(Stored entries)
== Segment start ==
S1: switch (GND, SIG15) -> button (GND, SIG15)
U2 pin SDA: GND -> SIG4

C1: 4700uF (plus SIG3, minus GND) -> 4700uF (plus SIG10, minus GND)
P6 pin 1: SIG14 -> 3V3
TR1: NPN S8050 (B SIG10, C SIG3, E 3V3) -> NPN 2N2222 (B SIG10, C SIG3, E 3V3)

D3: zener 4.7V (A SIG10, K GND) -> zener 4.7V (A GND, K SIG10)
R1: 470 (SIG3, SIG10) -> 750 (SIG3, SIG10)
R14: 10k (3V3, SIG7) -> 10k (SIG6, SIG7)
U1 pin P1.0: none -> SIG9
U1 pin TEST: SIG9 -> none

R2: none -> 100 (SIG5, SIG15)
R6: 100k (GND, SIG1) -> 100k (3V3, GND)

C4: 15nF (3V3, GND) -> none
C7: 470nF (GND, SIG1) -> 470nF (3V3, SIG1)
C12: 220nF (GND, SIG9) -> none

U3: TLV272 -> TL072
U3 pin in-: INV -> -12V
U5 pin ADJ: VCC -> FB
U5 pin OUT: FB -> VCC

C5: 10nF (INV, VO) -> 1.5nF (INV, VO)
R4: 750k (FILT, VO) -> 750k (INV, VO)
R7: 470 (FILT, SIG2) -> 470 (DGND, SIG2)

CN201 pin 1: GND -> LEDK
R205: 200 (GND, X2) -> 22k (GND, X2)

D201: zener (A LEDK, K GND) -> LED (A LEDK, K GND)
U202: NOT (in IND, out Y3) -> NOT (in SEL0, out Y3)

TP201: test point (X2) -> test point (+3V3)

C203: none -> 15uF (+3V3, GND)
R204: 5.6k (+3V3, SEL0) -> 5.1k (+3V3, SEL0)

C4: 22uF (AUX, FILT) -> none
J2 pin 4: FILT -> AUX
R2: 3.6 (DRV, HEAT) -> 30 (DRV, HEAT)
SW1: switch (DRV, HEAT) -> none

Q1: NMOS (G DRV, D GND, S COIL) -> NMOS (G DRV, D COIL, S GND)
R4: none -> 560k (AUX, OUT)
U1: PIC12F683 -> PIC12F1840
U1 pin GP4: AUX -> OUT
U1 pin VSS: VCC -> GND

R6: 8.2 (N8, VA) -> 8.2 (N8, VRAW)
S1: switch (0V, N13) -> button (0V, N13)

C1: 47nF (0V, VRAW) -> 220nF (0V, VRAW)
== Segment end ==
# [PROBLEM DESCRIPTION]
Exactly as shown above, write out all the records.

# [SOLUTION FOR THIS TASK]
S1: switch (GND, SIG15) -> button (GND, SIG15)
U2 pin SDA: GND -> SIG4

C1: 4700uF (plus SIG3, minus GND) -> 4700uF (plus SIG10, minus GND)
P6 pin 1: SIG14 -> 3V3
TR1: NPN S8050 (B SIG10, C SIG3, E 3V3) -> NPN 2N2222 (B SIG10, C SIG3, E 3V3)

D3: zener 4.7V (A SIG10, K GND) -> zener 4.7V (A GND, K SIG10)
R1: 470 (SIG3, SIG10) -> 750 (SIG3, SIG10)
R14: 10k (3V3, SIG7) -> 10k (SIG6, SIG7)
U1 pin P1.0: none -> SIG9
U1 pin TEST: SIG9 -> none

R2: none -> 100 (SIG5, SIG15)
R6: 100k (GND, SIG1) -> 100k (3V3, GND)

C4: 15nF (3V3, GND) -> none
C7: 470nF (GND, SIG1) -> 470nF (3V3, SIG1)
C12: 220nF (GND, SIG9) -> none

U3: TLV272 -> TL072
U3 pin in-: INV -> -12V
U5 pin ADJ: VCC -> FB
U5 pin OUT: FB -> VCC

C5: 10nF (INV, VO) -> 1.5nF (INV, VO)
R4: 750k (FILT, VO) -> 750k (INV, VO)
R7: 470 (FILT, SIG2) -> 470 (DGND, SIG2)

CN201 pin 1: GND -> LEDK
R205: 200 (GND, X2) -> 22k (GND, X2)

D201: zener (A LEDK, K GND) -> LED (A LEDK, K GND)
U202: NOT (in IND, out Y3) -> NOT (in SEL0, out Y3)

TP201: test point (X2) -> test point (+3V3)

C203: none -> 15uF (+3V3, GND)
R204: 5.6k (+3V3, SEL0) -> 5.1k (+3V3, SEL0)

C4: 22uF (AUX, FILT) -> none
J2 pin 4: FILT -> AUX
R2: 3.6 (DRV, HEAT) -> 30 (DRV, HEAT)
SW1: switch (DRV, HEAT) -> none

Q1: NMOS (G DRV, D GND, S COIL) -> NMOS (G DRV, D COIL, S GND)
R4: none -> 560k (AUX, OUT)
U1: PIC12F683 -> PIC12F1840
U1 pin GP4: AUX -> OUT
U1 pin VSS: VCC -> GND

R6: 8.2 (N8, VA) -> 8.2 (N8, VRAW)
S1: switch (0V, N13) -> button (0V, N13)

C1: 47nF (0V, VRAW) -> 220nF (0V, VRAW)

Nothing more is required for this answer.